Records
━━━
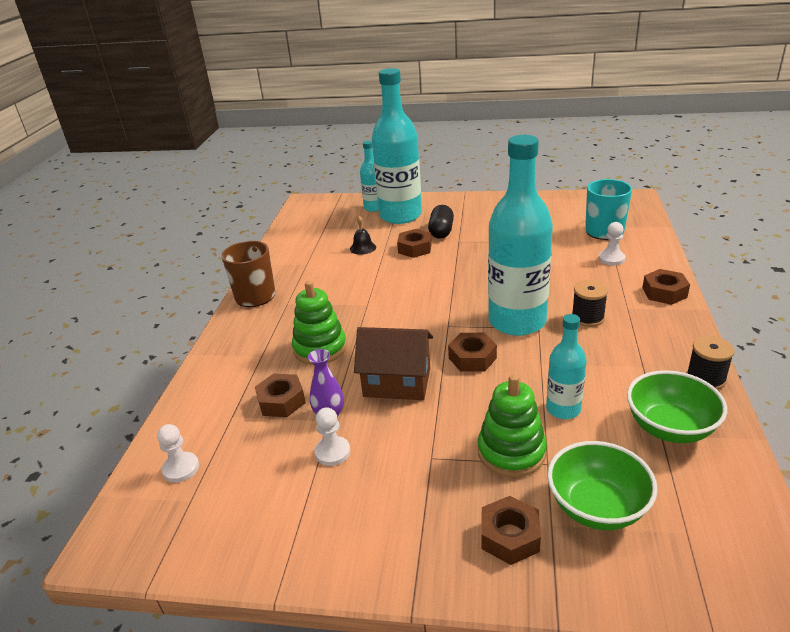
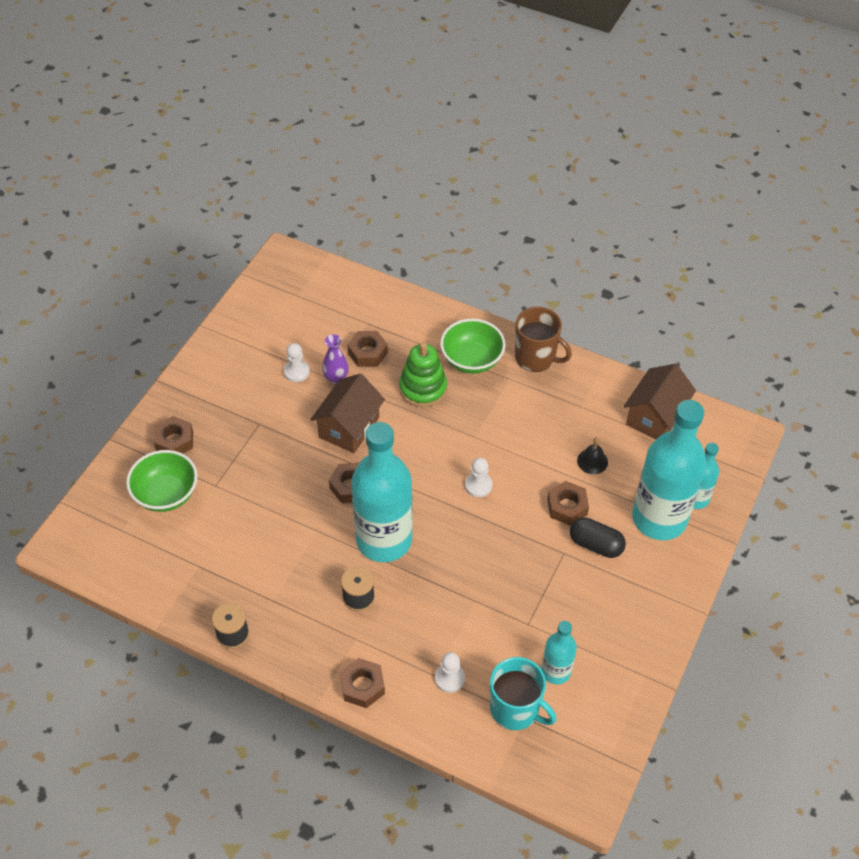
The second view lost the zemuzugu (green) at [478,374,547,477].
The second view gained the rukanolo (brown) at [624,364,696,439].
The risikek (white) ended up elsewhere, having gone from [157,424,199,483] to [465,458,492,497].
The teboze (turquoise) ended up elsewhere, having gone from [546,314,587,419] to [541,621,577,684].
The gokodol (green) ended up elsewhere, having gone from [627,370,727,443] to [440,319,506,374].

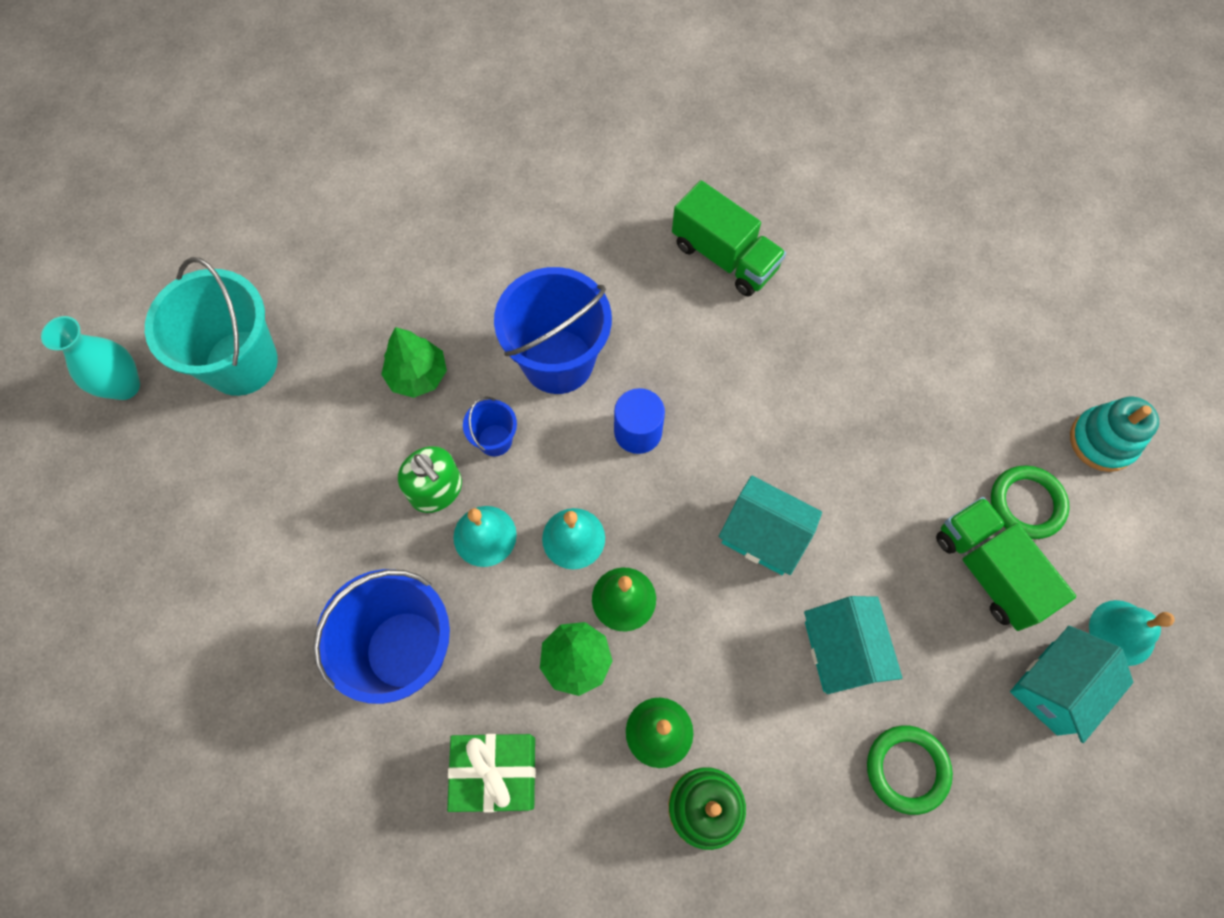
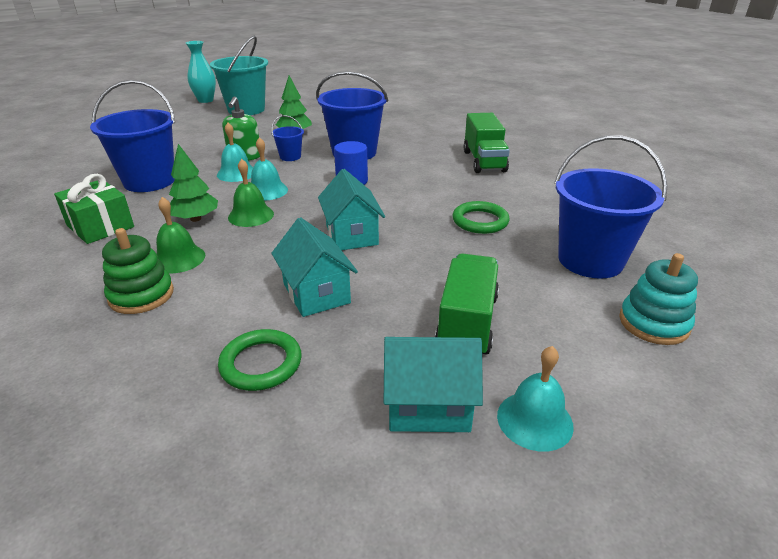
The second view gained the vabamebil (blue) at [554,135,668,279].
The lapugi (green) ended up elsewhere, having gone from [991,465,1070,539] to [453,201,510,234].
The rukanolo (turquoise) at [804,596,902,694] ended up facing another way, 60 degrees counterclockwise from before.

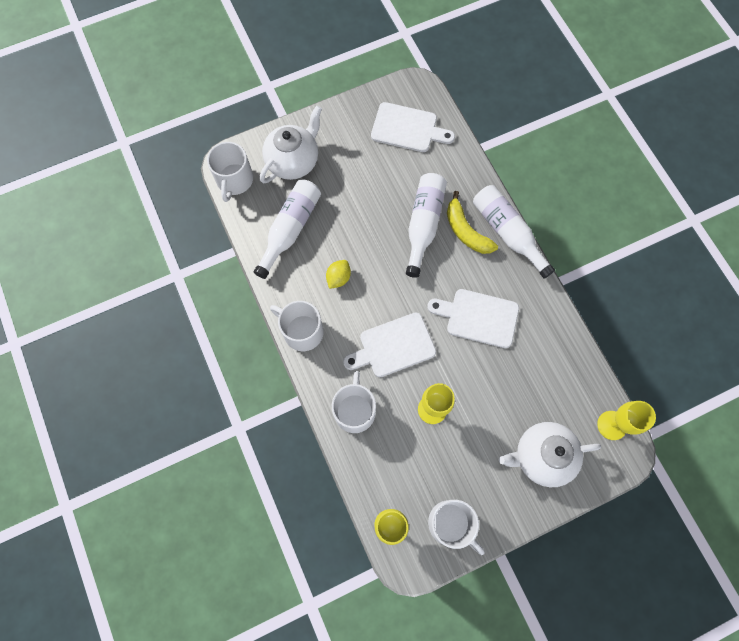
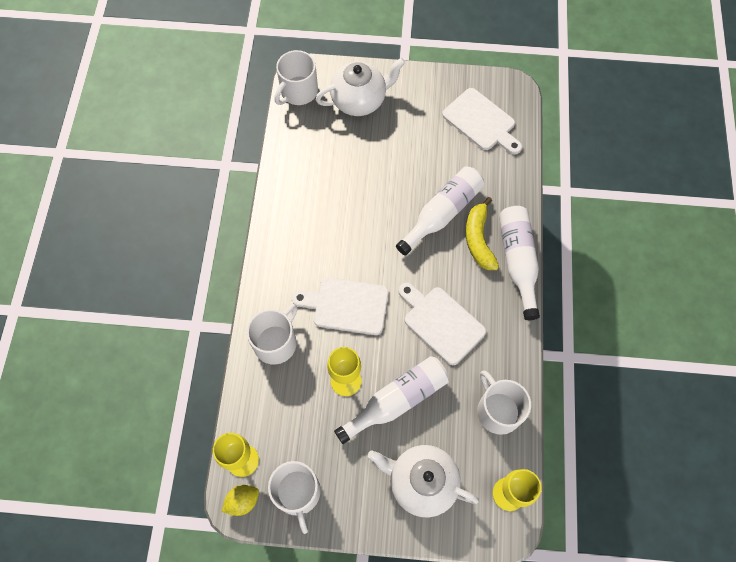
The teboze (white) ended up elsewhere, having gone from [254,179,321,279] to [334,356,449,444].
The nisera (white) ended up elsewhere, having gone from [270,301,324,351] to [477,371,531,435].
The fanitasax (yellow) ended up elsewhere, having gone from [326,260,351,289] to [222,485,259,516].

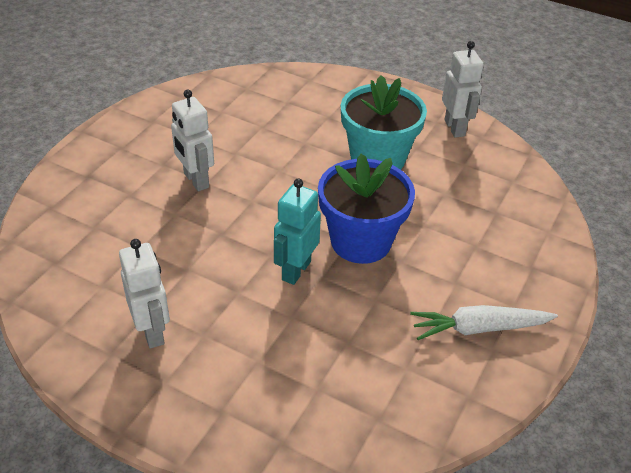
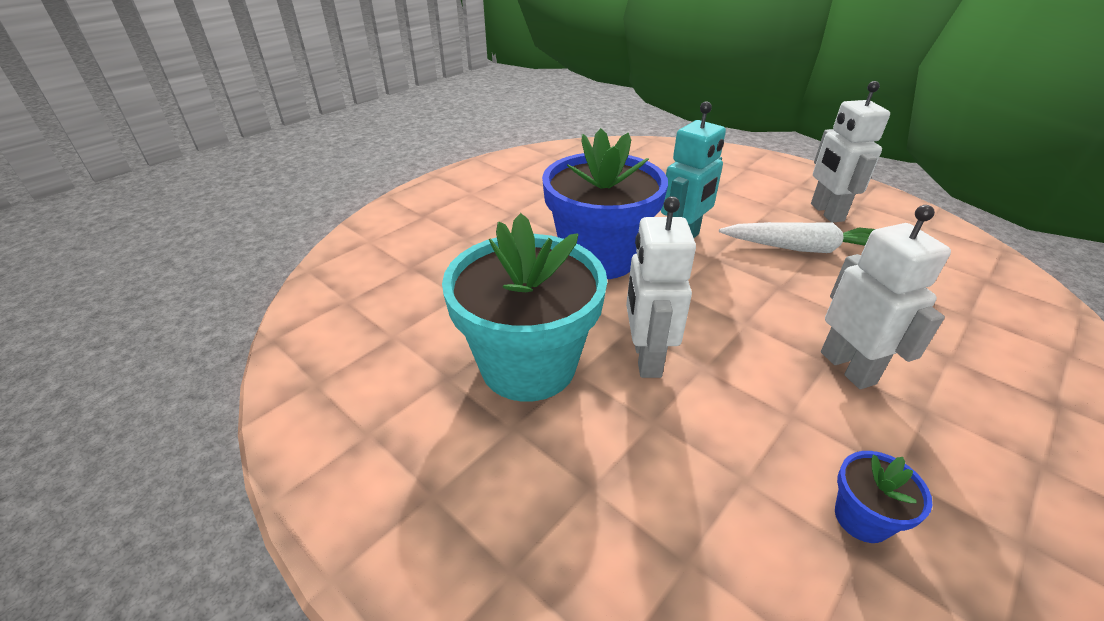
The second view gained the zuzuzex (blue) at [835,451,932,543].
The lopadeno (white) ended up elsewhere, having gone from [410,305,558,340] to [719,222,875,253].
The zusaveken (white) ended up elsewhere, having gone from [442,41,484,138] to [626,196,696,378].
━━━
Work to be completed
Output, line for line and exactly, the records above from their first line through the one with "The teboze (turquoise)", both ends included, but no pictures.

Written response
The second view lost the zemuzugu (green) at [478,374,547,477].
The second view gained the rukanolo (brown) at [624,364,696,439].
The risikek (white) ended up elsewhere, having gone from [157,424,199,483] to [465,458,492,497].
The teboze (turquoise) ended up elsewhere, having gone from [546,314,587,419] to [541,621,577,684].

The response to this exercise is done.